- _Exercise objective_:
Restate the records underneath, keeping each one exactly the same.

[Stored items from a collection]
━━━━━━━━
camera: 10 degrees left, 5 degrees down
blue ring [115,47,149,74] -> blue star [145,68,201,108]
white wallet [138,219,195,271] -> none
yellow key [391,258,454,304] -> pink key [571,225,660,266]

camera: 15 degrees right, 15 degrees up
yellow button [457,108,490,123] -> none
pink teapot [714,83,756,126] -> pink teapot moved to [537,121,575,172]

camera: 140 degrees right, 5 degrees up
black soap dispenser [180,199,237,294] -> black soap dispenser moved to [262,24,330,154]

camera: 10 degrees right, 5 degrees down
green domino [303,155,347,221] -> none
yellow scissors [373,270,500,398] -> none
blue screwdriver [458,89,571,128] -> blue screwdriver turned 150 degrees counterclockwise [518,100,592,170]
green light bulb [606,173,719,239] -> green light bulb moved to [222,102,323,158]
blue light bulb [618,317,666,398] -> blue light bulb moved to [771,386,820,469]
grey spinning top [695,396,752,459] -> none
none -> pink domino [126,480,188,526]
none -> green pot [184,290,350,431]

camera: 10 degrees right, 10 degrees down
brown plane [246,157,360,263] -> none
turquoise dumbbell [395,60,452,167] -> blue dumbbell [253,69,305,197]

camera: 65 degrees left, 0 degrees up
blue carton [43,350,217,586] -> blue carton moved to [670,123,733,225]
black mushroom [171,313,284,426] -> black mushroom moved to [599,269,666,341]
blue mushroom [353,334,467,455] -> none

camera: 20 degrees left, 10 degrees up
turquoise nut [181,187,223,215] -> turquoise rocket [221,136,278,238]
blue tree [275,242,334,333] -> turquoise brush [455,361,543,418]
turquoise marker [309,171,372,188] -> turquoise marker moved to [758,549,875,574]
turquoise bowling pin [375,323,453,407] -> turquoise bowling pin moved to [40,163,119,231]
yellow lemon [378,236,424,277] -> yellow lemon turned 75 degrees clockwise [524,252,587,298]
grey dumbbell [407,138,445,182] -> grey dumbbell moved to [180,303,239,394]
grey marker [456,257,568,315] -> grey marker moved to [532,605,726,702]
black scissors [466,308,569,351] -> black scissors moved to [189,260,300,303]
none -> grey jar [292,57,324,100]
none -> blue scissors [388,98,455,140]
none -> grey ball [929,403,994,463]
━━━━━━━━
- _Output for this task_:
camera: 10 degrees left, 5 degrees down
blue ring [115,47,149,74] -> blue star [145,68,201,108]
white wallet [138,219,195,271] -> none
yellow key [391,258,454,304] -> pink key [571,225,660,266]

camera: 15 degrees right, 15 degrees up
yellow button [457,108,490,123] -> none
pink teapot [714,83,756,126] -> pink teapot moved to [537,121,575,172]

camera: 140 degrees right, 5 degrees up
black soap dispenser [180,199,237,294] -> black soap dispenser moved to [262,24,330,154]

camera: 10 degrees right, 5 degrees down
green domino [303,155,347,221] -> none
yellow scissors [373,270,500,398] -> none
blue screwdriver [458,89,571,128] -> blue screwdriver turned 150 degrees counterclockwise [518,100,592,170]
green light bulb [606,173,719,239] -> green light bulb moved to [222,102,323,158]
blue light bulb [618,317,666,398] -> blue light bulb moved to [771,386,820,469]
grey spinning top [695,396,752,459] -> none
none -> pink domino [126,480,188,526]
none -> green pot [184,290,350,431]

camera: 10 degrees right, 10 degrees down
brown plane [246,157,360,263] -> none
turquoise dumbbell [395,60,452,167] -> blue dumbbell [253,69,305,197]

camera: 65 degrees left, 0 degrees up
blue carton [43,350,217,586] -> blue carton moved to [670,123,733,225]
black mushroom [171,313,284,426] -> black mushroom moved to [599,269,666,341]
blue mushroom [353,334,467,455] -> none

camera: 20 degrees left, 10 degrees up
turquoise nut [181,187,223,215] -> turquoise rocket [221,136,278,238]
blue tree [275,242,334,333] -> turquoise brush [455,361,543,418]
turquoise marker [309,171,372,188] -> turquoise marker moved to [758,549,875,574]
turquoise bowling pin [375,323,453,407] -> turquoise bowling pin moved to [40,163,119,231]
yellow lemon [378,236,424,277] -> yellow lemon turned 75 degrees clockwise [524,252,587,298]
grey dumbbell [407,138,445,182] -> grey dumbbell moved to [180,303,239,394]
grey marker [456,257,568,315] -> grey marker moved to [532,605,726,702]
black scissors [466,308,569,351] -> black scissors moved to [189,260,300,303]
none -> grey jar [292,57,324,100]
none -> blue scissors [388,98,455,140]
none -> grey ball [929,403,994,463]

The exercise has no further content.